● **DATA EXTRACT**

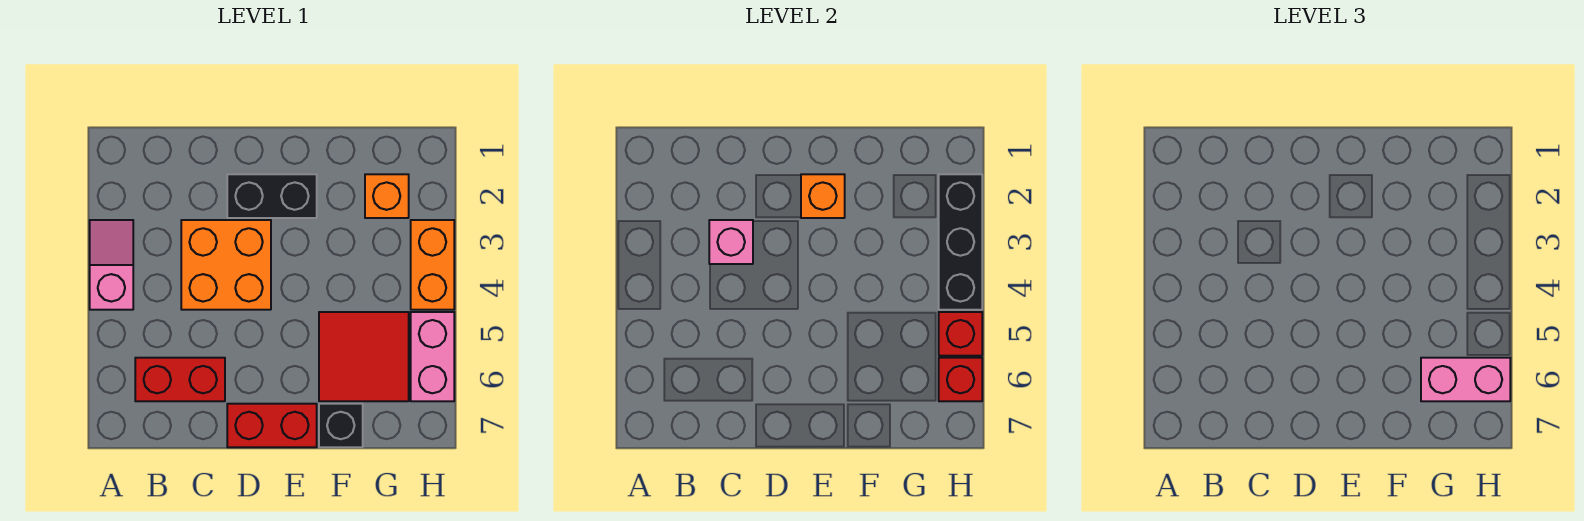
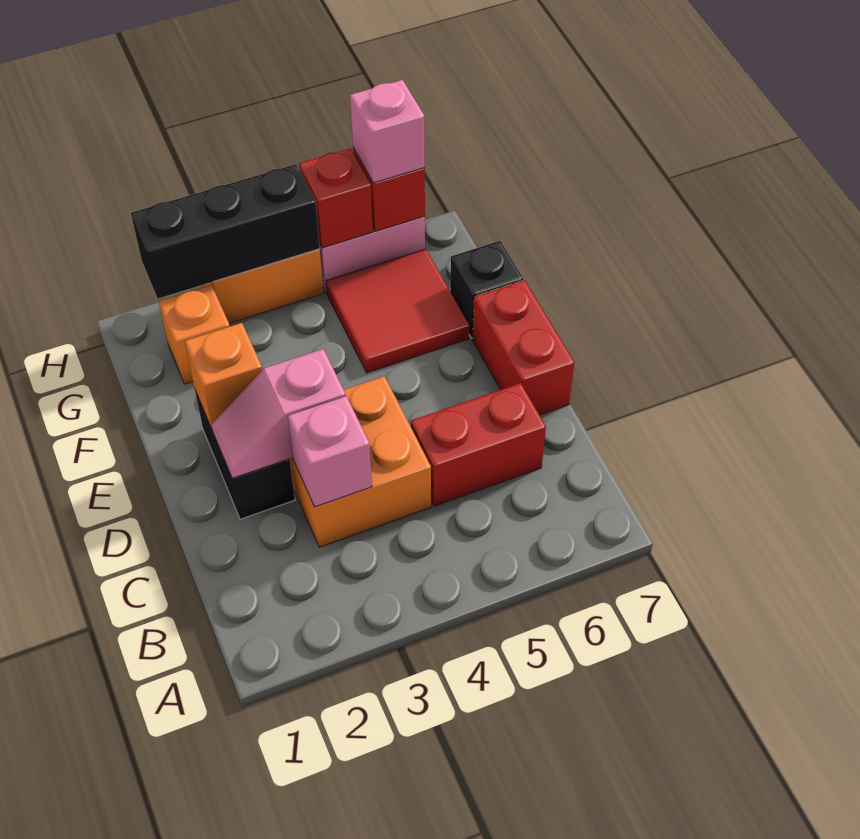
pink slope A3:A4 level 1 top 4 -> pink slope D2:D3 level 2 top 3
red brick B6:C6 level 1 -> red brick C5:C6 level 1
pink brick G6:H6 level 3 -> pink brick H6 level 3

● **WHAT IS NEEDED**
For this exercise, give the listing again exactly as written, with the pictures omitted.

● **OUTPUT OF THE TASK**
pink slope A3:A4 level 1 top 4 -> pink slope D2:D3 level 2 top 3
red brick B6:C6 level 1 -> red brick C5:C6 level 1
pink brick G6:H6 level 3 -> pink brick H6 level 3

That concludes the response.